→ **Activity**
For this exercise, copy all the data exactly and include none of the pictures.

→ **Data listing**
====
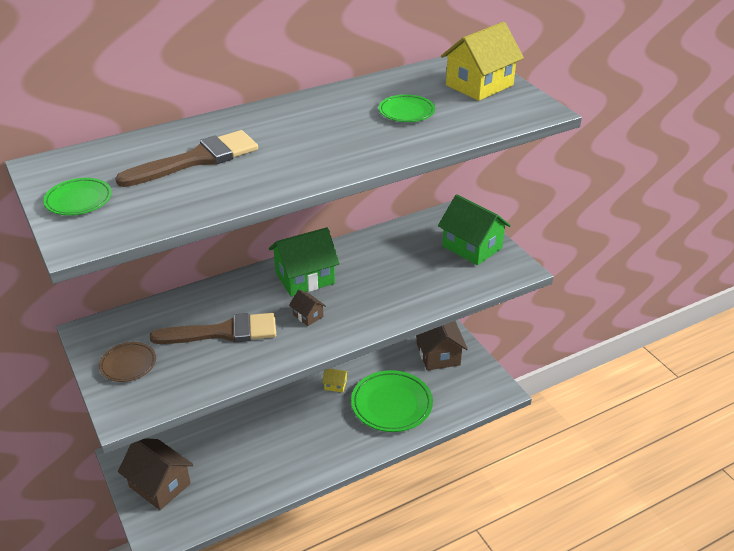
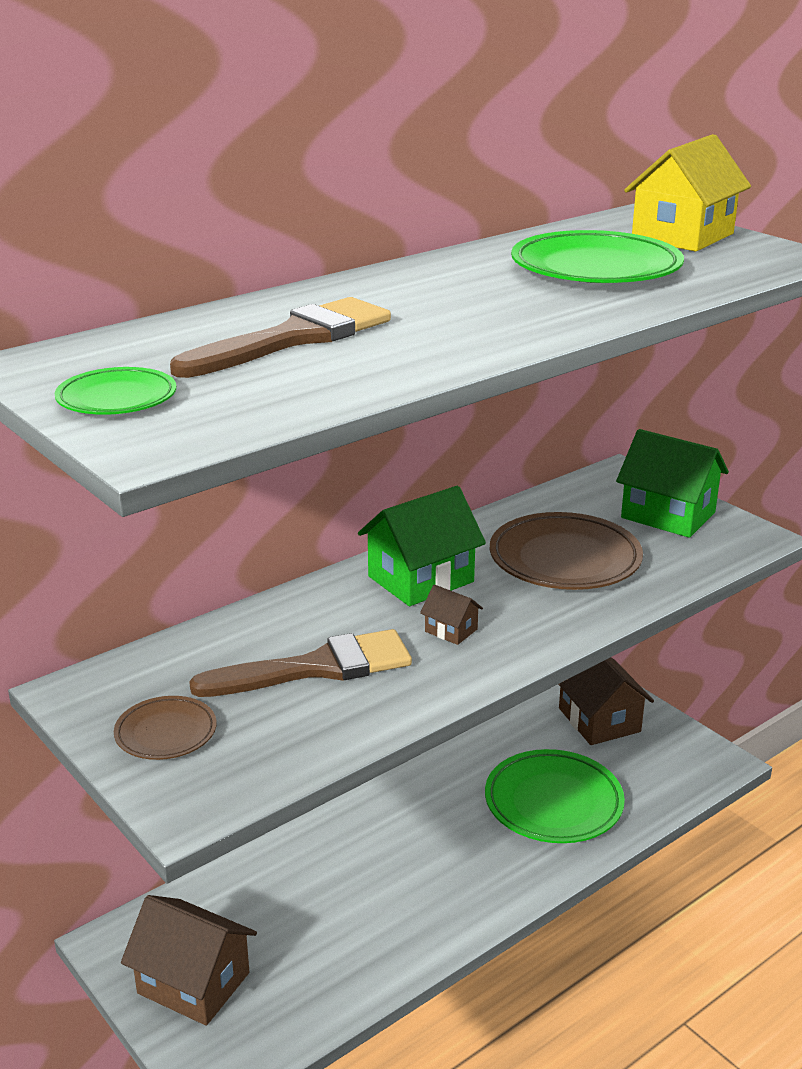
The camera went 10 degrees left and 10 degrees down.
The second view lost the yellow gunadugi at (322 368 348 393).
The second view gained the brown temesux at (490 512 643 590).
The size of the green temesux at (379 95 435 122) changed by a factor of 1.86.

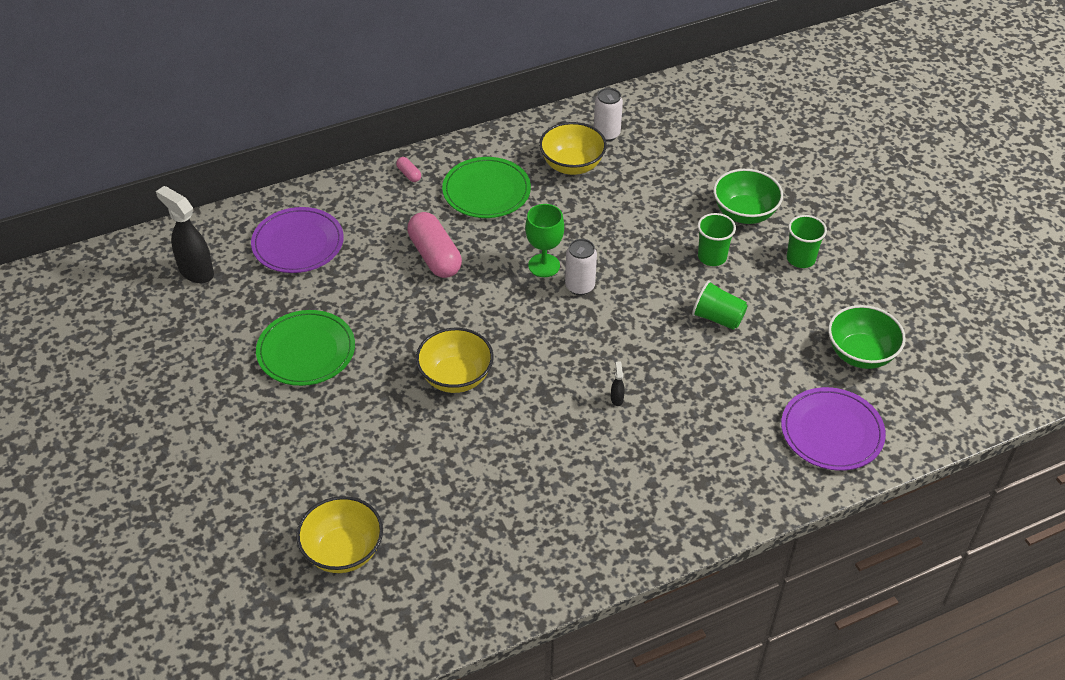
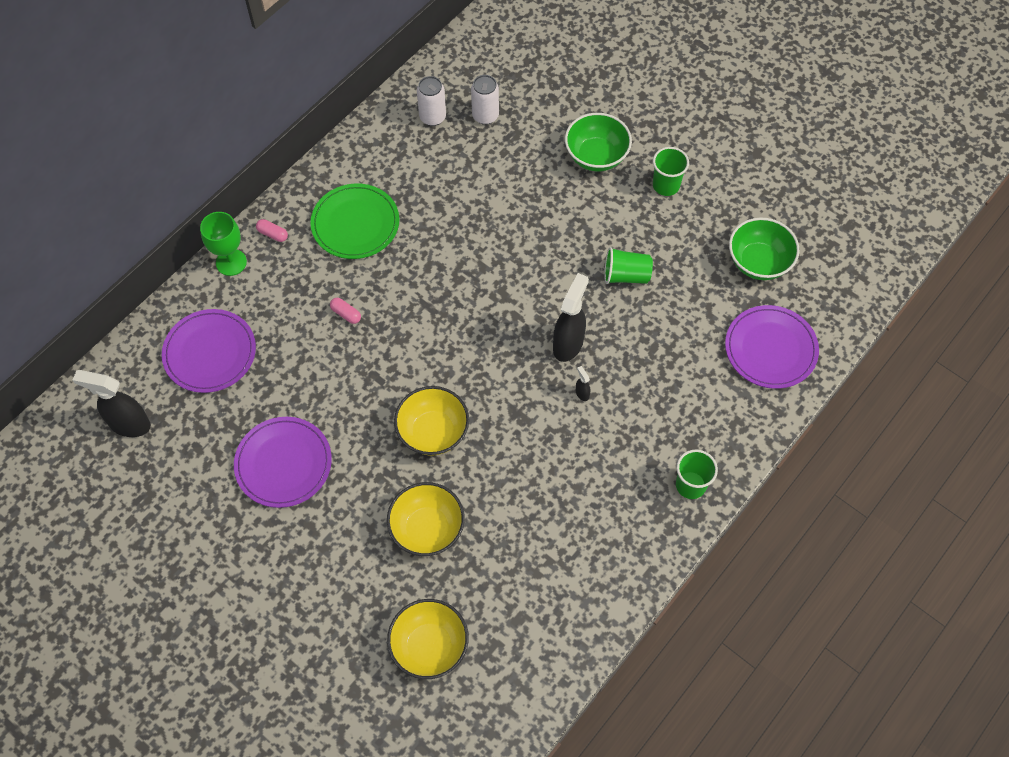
The camera went 25 degrees left and 15 degrees up.
The second view gained the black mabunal at (553 273 589 362).
The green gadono ended up elsewhere, having gone from (525 204 564 277) to (200 212 247 276).
The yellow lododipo ended up elsewhere, having gone from (539 122 607 175) to (387 482 465 556).
The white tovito ended up elsewhere, having gone from (565 239 597 295) to (471 75 499 125).
The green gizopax ended up elsewhere, having gone from (698 213 736 266) to (676 449 718 499).
What was the green temesux at (256 310 355 386) turned into the purple temesux at (234 417 332 508).
The size of the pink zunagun at (407 212 462 278) changed by a factor of 0.44.

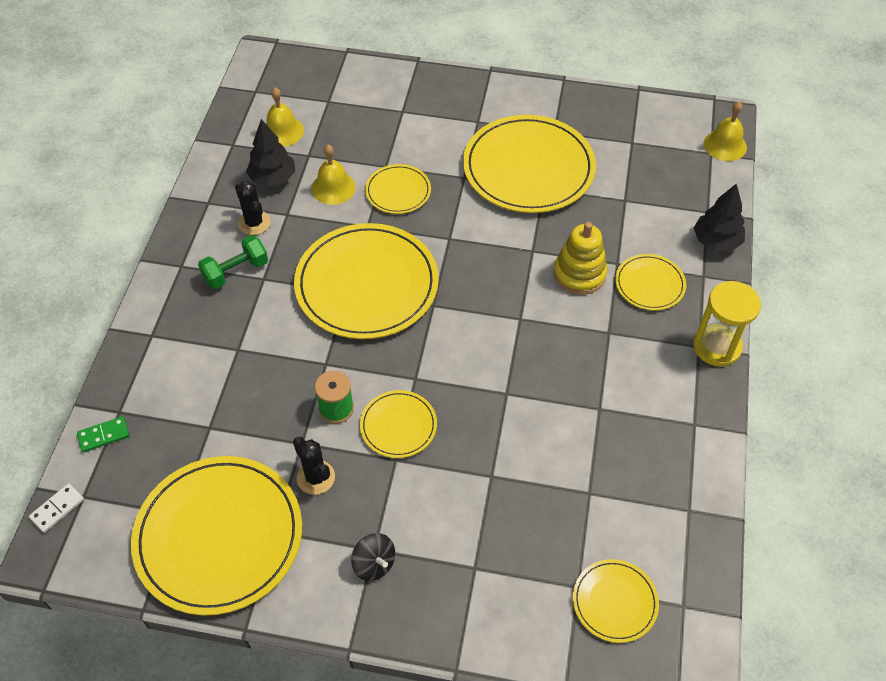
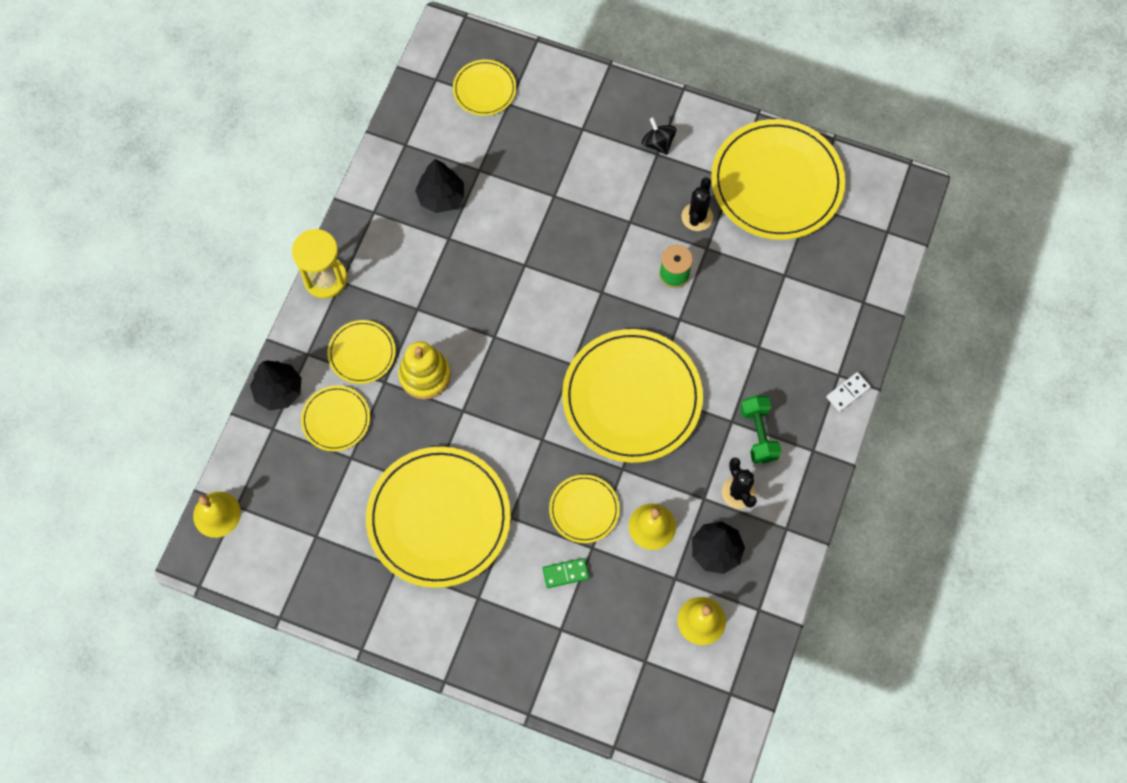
The camera went 170 degrees left and 15 degrees up.
The second view gained the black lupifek at (415 159 464 213).
The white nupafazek ended up elsewhere, having gone from (29 483 84 533) to (826 372 871 412).
The green nupafazek ended up elsewhere, having gone from (77 416 129 453) to (543 558 589 588).
The yellow temesux ended up elsewhere, having gone from (360 390 437 458) to (301 386 370 451).
The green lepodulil at (198 235 268 289) ended up facing another way, 75 degrees counterclockwise from before.
The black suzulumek at (293 437 335 495) ended up facing another way, 45 degrees clockwise from before.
====
→ **Result for this task**
The camera went 10 degrees left and 10 degrees down.
The second view lost the yellow gunadugi at (322 368 348 393).
The second view gained the brown temesux at (490 512 643 590).
The size of the green temesux at (379 95 435 122) changed by a factor of 1.86.

The camera went 25 degrees left and 15 degrees up.
The second view gained the black mabunal at (553 273 589 362).
The green gadono ended up elsewhere, having gone from (525 204 564 277) to (200 212 247 276).
The yellow lododipo ended up elsewhere, having gone from (539 122 607 175) to (387 482 465 556).
The white tovito ended up elsewhere, having gone from (565 239 597 295) to (471 75 499 125).
The green gizopax ended up elsewhere, having gone from (698 213 736 266) to (676 449 718 499).
What was the green temesux at (256 310 355 386) turned into the purple temesux at (234 417 332 508).
The size of the pink zunagun at (407 212 462 278) changed by a factor of 0.44.

The camera went 170 degrees left and 15 degrees up.
The second view gained the black lupifek at (415 159 464 213).
The white nupafazek ended up elsewhere, having gone from (29 483 84 533) to (826 372 871 412).
The green nupafazek ended up elsewhere, having gone from (77 416 129 453) to (543 558 589 588).
The yellow temesux ended up elsewhere, having gone from (360 390 437 458) to (301 386 370 451).
The green lepodulil at (198 235 268 289) ended up facing another way, 75 degrees counterclockwise from before.
The black suzulumek at (293 437 335 495) ended up facing another way, 45 degrees clockwise from before.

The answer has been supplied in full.